## What to do
For this exercise, copy the data exactly and omit any images.

## Data excerpt
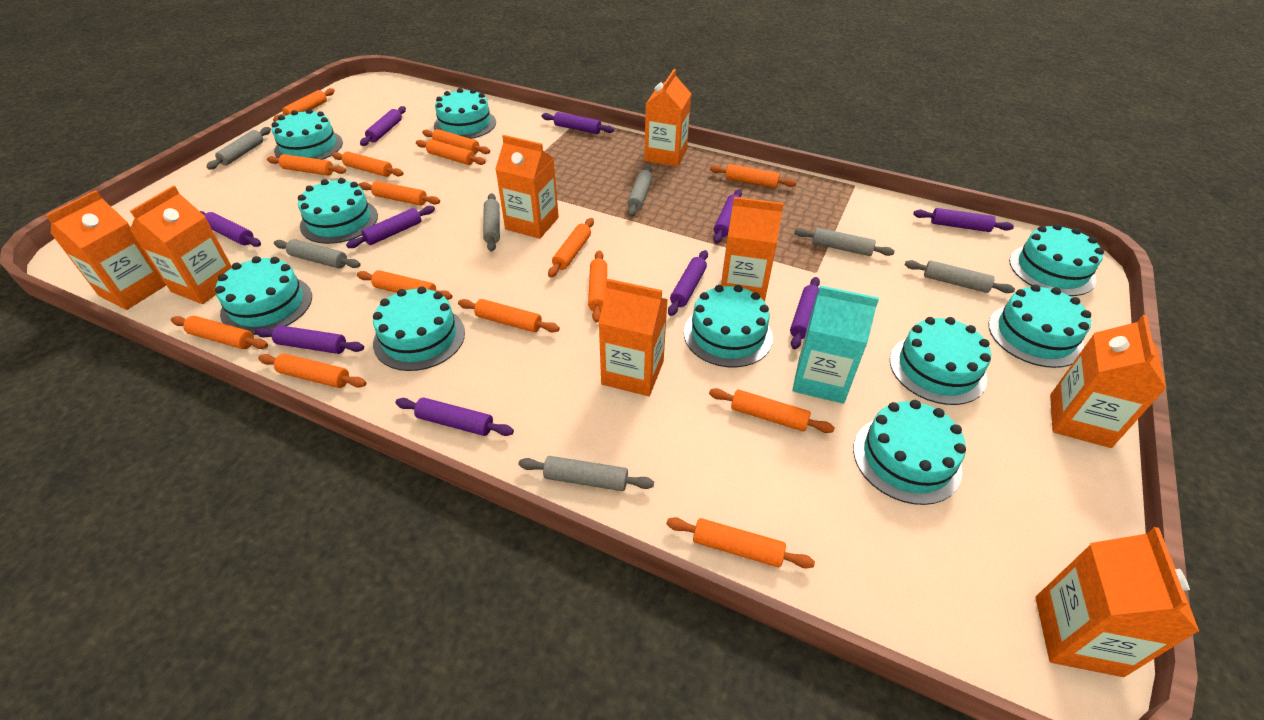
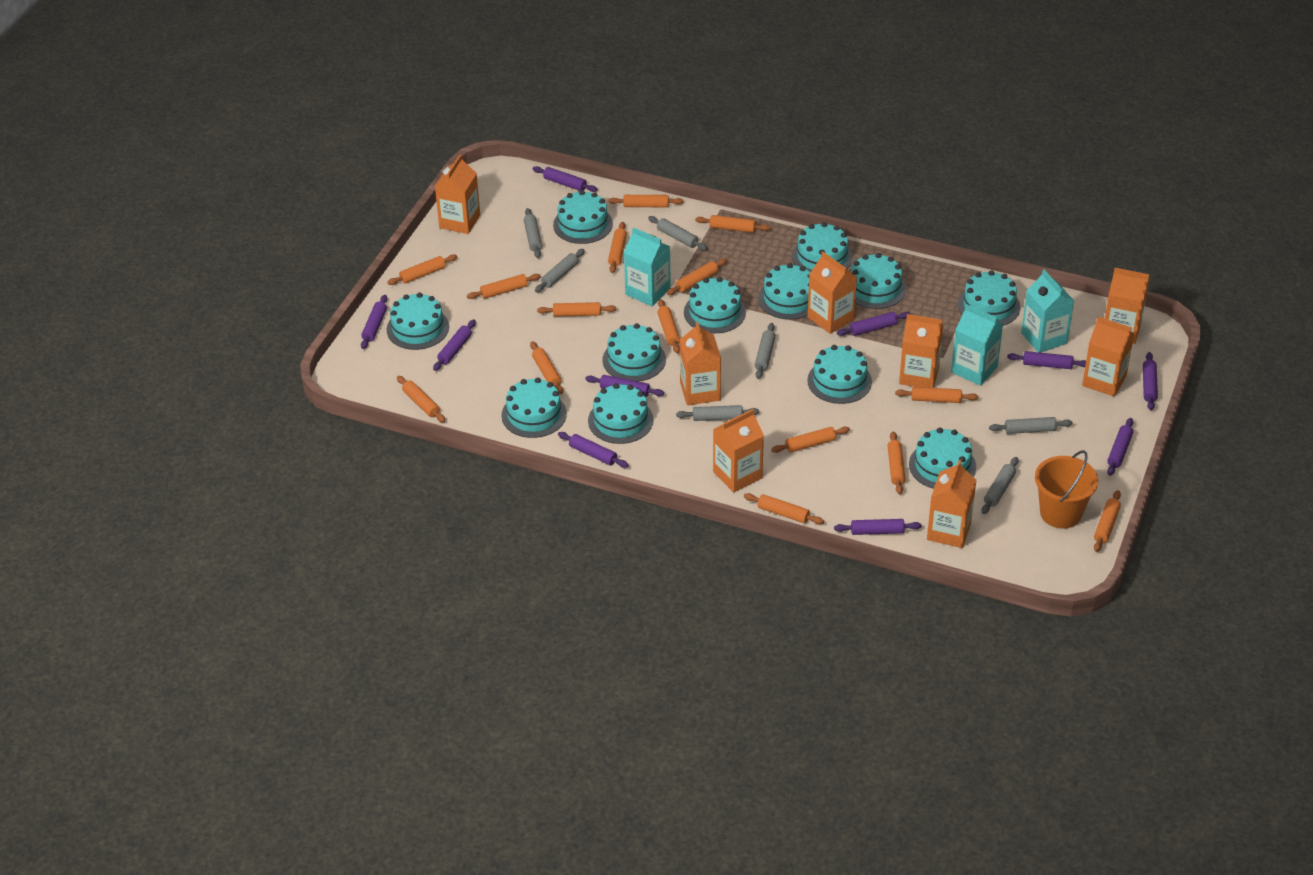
orange bucket: 0 -> 1
turquoise cake: 10 -> 12
turquoise carton: 1 -> 3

## Response area
orange bucket: 0 -> 1
turquoise cake: 10 -> 12
turquoise carton: 1 -> 3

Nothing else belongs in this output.